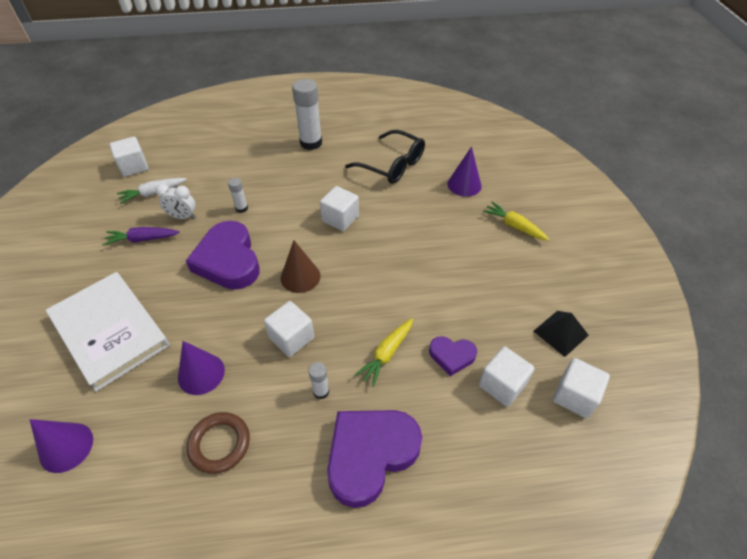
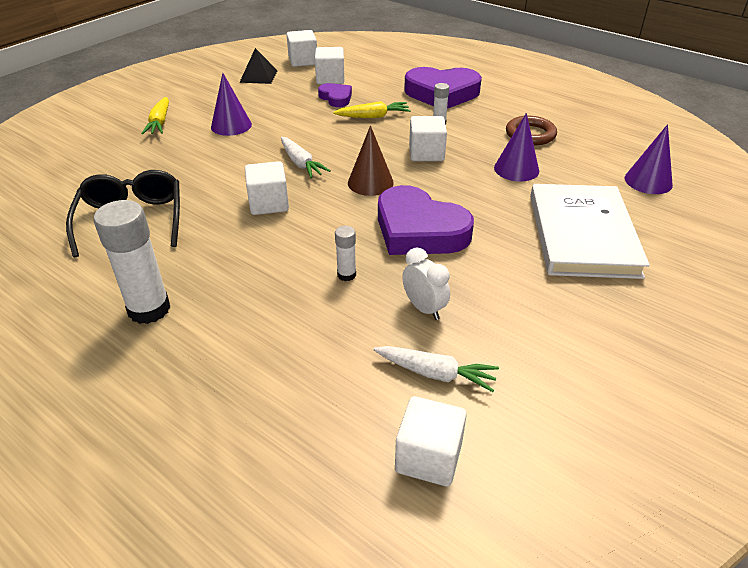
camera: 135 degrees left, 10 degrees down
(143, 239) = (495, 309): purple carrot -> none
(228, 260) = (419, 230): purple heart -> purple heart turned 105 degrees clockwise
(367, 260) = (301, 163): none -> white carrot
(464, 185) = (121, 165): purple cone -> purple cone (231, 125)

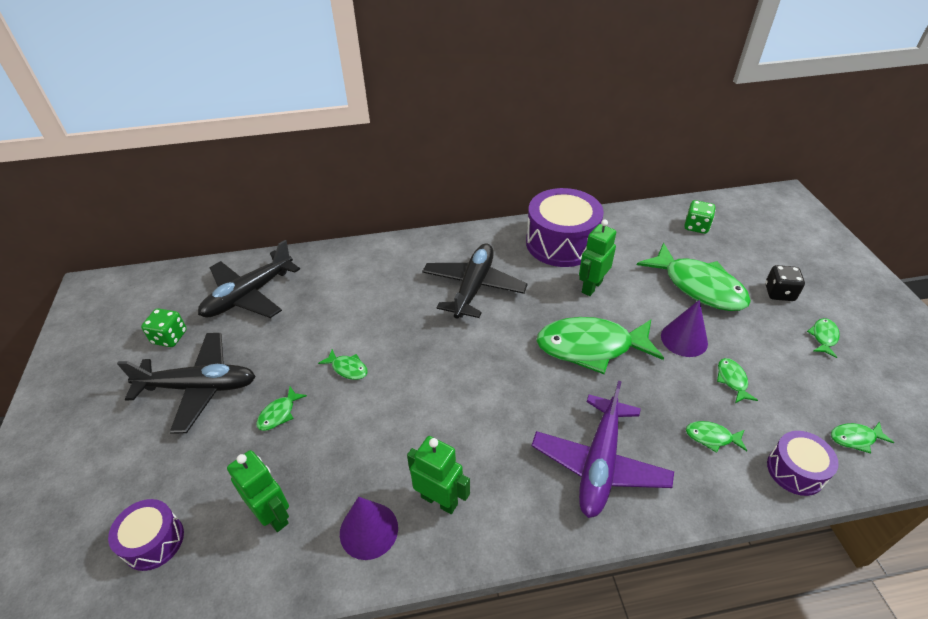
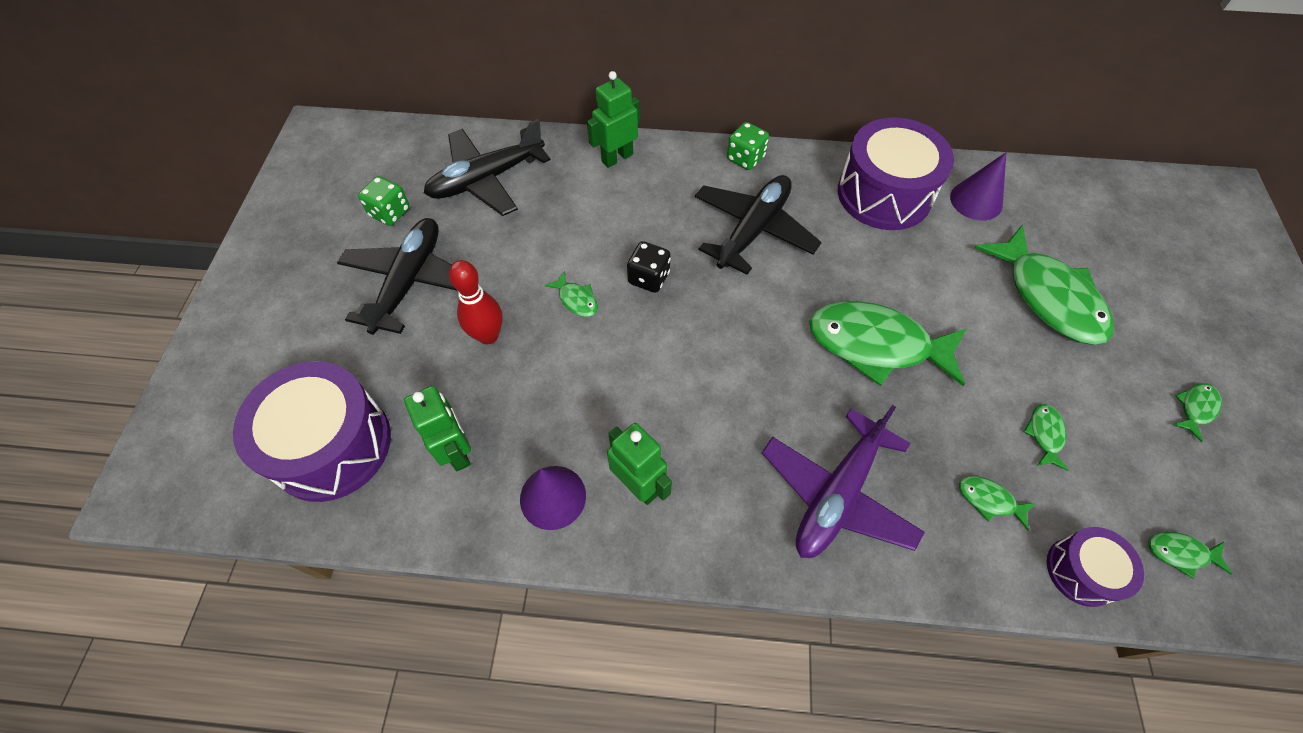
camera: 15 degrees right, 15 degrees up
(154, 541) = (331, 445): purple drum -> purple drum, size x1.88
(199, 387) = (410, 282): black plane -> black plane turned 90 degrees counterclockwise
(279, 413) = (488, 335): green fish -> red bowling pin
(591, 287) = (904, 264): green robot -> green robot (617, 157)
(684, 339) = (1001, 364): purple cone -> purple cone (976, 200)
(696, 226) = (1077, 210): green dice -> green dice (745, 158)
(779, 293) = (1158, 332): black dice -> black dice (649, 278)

----------------------------------------

Locate the line that contains "(591, 287) = (904, 264): green", then please quote it and every line after it to the end of the entries above, exactly and with nothing else.

(591, 287) = (904, 264): green robot -> green robot (617, 157)
(684, 339) = (1001, 364): purple cone -> purple cone (976, 200)
(696, 226) = (1077, 210): green dice -> green dice (745, 158)
(779, 293) = (1158, 332): black dice -> black dice (649, 278)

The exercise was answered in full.